Quote exactly, and only, the lines of the material below from the line with "white arrow: (56, 248)" through the line with "gray line: (75, 13)".

*** PROVIDED DATA ***

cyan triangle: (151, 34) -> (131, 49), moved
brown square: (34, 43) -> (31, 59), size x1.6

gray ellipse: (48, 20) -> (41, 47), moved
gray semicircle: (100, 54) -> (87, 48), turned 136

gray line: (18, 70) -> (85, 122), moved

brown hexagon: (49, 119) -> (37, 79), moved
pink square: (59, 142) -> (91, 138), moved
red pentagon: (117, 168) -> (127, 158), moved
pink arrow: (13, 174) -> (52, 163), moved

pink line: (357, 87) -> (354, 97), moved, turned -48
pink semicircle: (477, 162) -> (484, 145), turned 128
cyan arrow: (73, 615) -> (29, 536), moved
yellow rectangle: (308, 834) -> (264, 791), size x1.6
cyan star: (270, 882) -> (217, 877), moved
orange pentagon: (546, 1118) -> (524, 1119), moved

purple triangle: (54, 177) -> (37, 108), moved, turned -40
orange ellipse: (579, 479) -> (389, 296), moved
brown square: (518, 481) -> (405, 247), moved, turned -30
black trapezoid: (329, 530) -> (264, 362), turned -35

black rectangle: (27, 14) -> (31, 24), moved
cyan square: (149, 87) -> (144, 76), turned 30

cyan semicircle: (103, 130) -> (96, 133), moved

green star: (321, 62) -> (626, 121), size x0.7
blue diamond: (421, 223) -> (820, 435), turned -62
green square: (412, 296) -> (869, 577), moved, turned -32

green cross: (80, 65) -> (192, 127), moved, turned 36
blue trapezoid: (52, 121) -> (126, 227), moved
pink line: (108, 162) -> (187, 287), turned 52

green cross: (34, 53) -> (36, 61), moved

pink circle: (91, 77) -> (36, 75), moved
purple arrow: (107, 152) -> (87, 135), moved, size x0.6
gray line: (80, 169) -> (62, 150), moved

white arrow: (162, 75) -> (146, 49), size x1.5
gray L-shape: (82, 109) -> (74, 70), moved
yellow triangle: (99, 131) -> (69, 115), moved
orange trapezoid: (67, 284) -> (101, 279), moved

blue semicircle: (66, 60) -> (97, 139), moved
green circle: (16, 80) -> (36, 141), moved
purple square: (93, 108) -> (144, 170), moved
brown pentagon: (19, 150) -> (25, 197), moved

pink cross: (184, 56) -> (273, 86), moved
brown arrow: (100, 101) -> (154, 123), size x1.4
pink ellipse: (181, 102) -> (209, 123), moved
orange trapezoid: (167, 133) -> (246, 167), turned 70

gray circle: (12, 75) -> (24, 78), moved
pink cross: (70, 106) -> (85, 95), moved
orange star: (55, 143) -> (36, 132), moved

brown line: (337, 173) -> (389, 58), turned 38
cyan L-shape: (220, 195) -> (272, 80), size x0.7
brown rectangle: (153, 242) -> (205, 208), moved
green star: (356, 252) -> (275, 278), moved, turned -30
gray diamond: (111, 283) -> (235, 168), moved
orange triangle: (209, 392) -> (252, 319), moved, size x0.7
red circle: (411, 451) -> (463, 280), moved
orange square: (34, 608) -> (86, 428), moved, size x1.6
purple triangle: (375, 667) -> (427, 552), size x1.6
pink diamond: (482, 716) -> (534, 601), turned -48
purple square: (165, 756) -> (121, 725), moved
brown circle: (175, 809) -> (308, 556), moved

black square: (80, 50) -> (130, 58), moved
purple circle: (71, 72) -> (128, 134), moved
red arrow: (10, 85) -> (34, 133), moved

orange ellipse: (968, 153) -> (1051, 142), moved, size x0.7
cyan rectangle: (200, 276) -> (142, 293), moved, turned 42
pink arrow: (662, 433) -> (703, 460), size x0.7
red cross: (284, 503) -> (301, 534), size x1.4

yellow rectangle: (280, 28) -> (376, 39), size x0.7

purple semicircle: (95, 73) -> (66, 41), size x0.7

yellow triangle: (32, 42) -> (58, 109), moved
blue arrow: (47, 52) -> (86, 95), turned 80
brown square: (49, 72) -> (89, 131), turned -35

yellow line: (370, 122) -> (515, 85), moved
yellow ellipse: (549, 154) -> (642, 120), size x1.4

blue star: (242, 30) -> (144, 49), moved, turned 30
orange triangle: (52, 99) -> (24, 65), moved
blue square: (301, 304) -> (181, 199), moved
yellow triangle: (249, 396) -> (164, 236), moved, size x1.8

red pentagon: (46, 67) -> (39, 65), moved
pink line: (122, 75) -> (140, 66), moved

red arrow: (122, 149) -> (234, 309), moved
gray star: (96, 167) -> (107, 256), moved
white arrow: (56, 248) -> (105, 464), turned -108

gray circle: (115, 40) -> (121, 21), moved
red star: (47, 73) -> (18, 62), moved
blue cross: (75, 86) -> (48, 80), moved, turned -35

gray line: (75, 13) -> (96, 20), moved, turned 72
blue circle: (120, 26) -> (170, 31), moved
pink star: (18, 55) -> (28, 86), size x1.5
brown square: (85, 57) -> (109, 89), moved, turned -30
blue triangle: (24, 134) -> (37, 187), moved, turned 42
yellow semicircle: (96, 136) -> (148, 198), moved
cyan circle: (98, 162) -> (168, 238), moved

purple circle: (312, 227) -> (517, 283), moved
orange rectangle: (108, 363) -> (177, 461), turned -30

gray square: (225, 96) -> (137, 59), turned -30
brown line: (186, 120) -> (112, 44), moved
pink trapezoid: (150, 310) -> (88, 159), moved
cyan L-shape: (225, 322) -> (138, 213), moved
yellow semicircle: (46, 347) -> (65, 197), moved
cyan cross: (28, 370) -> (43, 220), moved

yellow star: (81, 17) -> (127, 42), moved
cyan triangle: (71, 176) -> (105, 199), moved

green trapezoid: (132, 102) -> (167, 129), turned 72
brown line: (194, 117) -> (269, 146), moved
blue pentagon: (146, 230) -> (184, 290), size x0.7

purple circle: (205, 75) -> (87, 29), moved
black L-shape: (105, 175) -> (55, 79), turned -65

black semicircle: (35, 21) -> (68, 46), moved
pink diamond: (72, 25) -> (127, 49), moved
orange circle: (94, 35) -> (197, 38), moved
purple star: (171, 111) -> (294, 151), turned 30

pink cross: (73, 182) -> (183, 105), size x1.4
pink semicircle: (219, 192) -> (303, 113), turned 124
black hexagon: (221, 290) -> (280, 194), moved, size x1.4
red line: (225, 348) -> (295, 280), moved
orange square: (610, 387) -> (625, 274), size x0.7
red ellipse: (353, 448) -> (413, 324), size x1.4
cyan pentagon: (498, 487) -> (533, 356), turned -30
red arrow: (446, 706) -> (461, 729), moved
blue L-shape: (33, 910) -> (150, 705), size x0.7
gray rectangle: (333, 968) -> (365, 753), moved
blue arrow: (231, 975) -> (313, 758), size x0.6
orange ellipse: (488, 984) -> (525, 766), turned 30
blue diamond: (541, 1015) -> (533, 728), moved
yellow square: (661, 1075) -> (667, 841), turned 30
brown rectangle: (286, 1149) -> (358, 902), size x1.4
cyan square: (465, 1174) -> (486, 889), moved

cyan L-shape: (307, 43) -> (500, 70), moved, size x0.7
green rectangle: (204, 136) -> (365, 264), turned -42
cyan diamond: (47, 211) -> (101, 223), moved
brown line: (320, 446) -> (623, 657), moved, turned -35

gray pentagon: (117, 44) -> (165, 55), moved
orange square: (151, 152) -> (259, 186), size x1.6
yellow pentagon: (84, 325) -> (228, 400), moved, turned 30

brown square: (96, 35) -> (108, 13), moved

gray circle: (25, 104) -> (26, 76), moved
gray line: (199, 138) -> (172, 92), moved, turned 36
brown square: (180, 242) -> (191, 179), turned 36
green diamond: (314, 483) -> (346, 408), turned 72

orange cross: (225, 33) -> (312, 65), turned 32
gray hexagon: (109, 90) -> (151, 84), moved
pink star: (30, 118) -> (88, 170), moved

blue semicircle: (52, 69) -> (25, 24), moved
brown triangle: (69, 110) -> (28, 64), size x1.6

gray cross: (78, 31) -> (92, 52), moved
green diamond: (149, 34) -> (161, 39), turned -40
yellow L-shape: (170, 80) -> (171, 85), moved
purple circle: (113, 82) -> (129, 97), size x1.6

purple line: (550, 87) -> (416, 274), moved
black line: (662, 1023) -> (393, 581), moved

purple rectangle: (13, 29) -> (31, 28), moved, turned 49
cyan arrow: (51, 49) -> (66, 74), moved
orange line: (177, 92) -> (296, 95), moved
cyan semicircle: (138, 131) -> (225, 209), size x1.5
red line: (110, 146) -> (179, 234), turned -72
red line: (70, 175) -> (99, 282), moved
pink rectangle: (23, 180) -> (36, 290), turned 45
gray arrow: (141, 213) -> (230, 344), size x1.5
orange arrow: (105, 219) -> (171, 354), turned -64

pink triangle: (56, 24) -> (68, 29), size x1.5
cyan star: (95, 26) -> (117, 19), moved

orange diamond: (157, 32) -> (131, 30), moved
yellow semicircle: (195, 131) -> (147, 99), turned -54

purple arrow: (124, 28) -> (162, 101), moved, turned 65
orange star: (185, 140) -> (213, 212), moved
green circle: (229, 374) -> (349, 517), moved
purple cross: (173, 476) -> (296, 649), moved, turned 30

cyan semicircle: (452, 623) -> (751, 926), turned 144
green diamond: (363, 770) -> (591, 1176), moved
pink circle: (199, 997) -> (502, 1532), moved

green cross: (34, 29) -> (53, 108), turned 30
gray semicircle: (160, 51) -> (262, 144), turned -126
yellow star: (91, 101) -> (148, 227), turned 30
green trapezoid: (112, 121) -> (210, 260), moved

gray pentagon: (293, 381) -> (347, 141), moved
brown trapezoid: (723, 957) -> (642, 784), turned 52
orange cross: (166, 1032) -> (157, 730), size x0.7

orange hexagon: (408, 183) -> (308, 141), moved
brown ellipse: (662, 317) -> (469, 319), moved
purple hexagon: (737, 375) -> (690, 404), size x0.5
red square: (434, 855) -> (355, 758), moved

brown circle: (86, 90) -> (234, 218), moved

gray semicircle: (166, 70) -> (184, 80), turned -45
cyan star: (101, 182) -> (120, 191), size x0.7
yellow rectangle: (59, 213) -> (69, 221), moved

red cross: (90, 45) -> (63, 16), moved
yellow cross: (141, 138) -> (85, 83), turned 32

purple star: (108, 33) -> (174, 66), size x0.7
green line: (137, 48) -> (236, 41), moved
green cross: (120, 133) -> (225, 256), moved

***

PROBLEM SOLUTION:
white arrow: (56, 248) -> (105, 464), turned -108

gray circle: (115, 40) -> (121, 21), moved
red star: (47, 73) -> (18, 62), moved
blue cross: (75, 86) -> (48, 80), moved, turned -35

gray line: (75, 13) -> (96, 20), moved, turned 72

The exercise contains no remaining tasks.